(Items listed in a dataset)
........

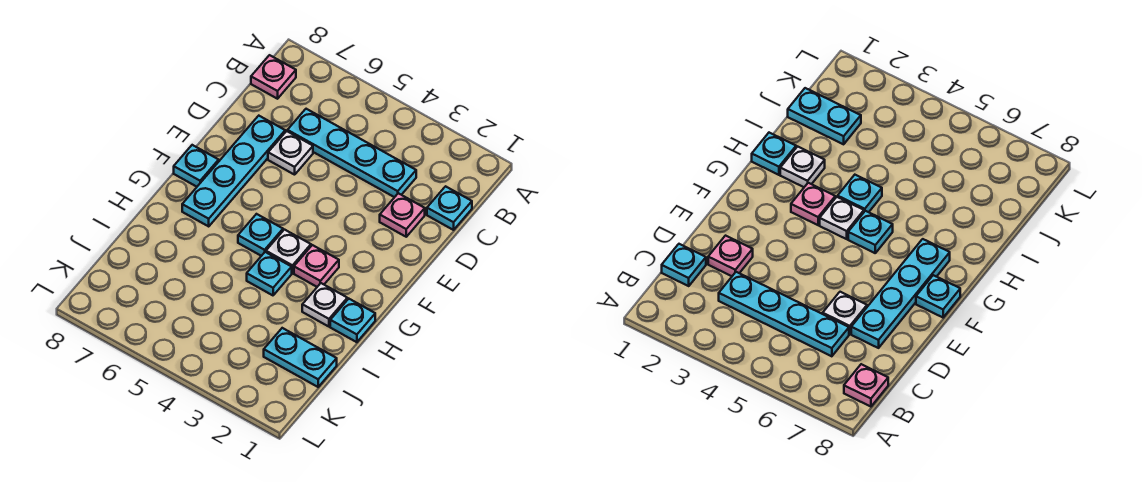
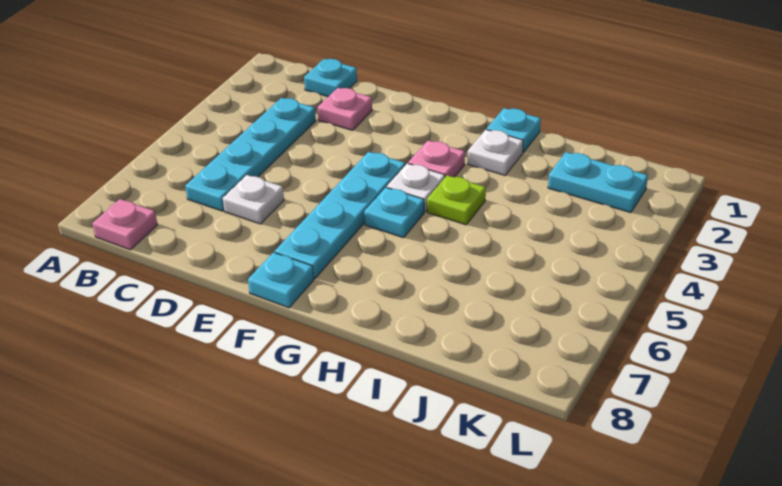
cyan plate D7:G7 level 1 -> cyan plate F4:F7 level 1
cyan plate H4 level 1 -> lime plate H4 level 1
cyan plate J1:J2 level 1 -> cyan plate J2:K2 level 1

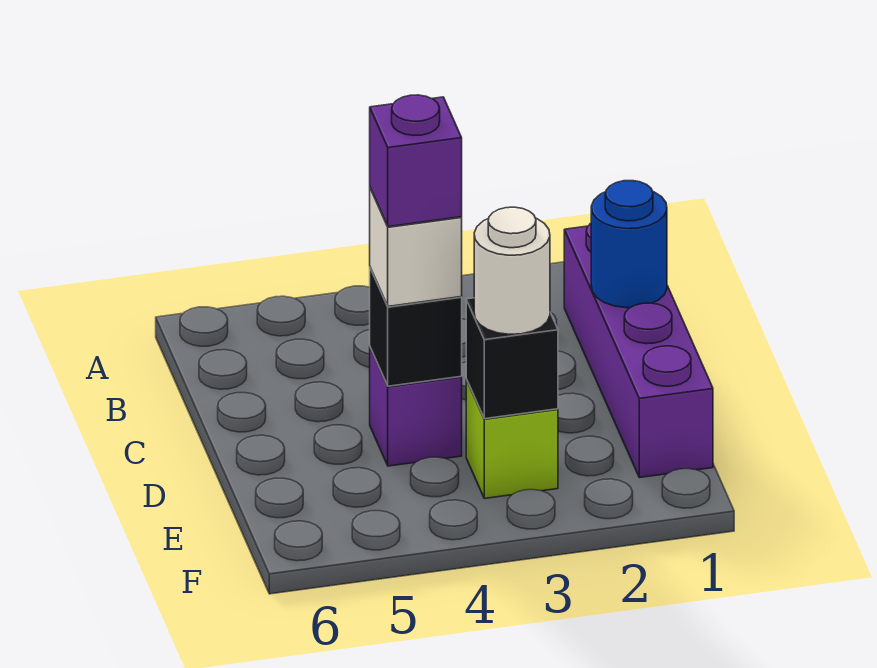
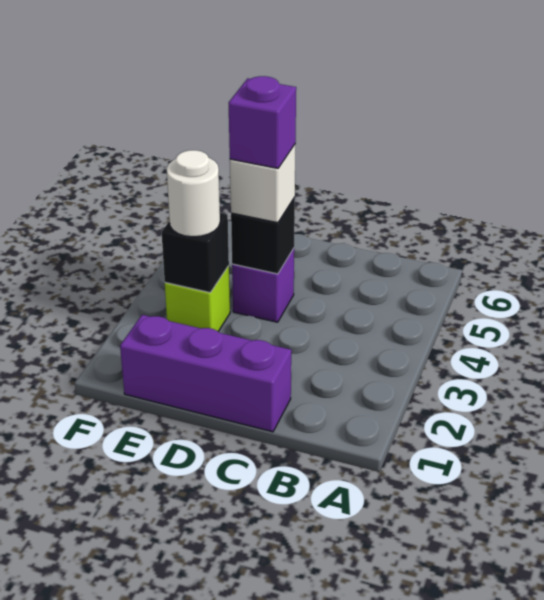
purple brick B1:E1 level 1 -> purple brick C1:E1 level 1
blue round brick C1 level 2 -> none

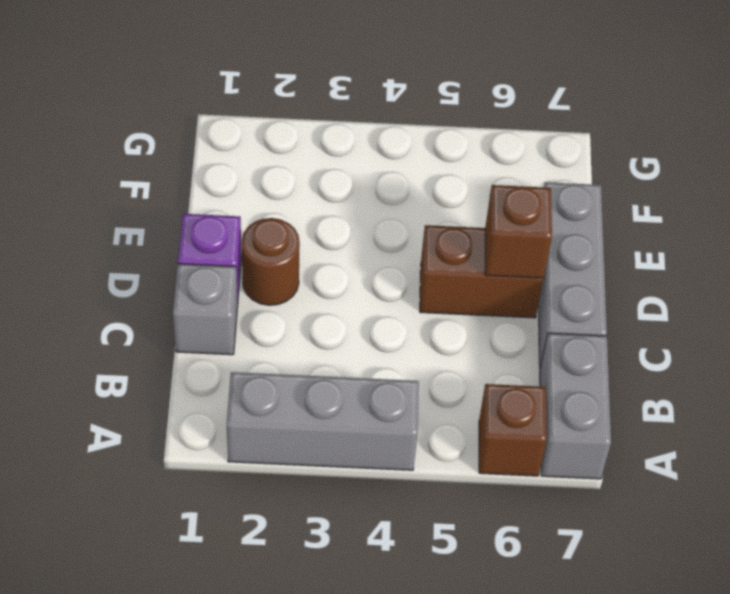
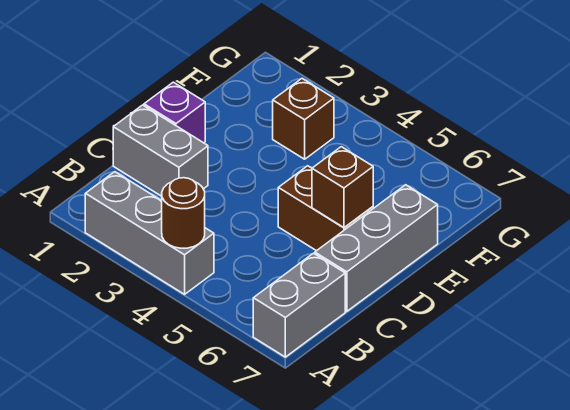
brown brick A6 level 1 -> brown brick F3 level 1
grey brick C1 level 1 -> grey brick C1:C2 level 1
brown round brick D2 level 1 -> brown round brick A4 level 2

........

### EXERCISE INSTRUCTIONS:
Each record is to be copied word for word, with no images carried over.

### RESPONSE TO THIS TASK:
cyan plate D7:G7 level 1 -> cyan plate F4:F7 level 1
cyan plate H4 level 1 -> lime plate H4 level 1
cyan plate J1:J2 level 1 -> cyan plate J2:K2 level 1

purple brick B1:E1 level 1 -> purple brick C1:E1 level 1
blue round brick C1 level 2 -> none

brown brick A6 level 1 -> brown brick F3 level 1
grey brick C1 level 1 -> grey brick C1:C2 level 1
brown round brick D2 level 1 -> brown round brick A4 level 2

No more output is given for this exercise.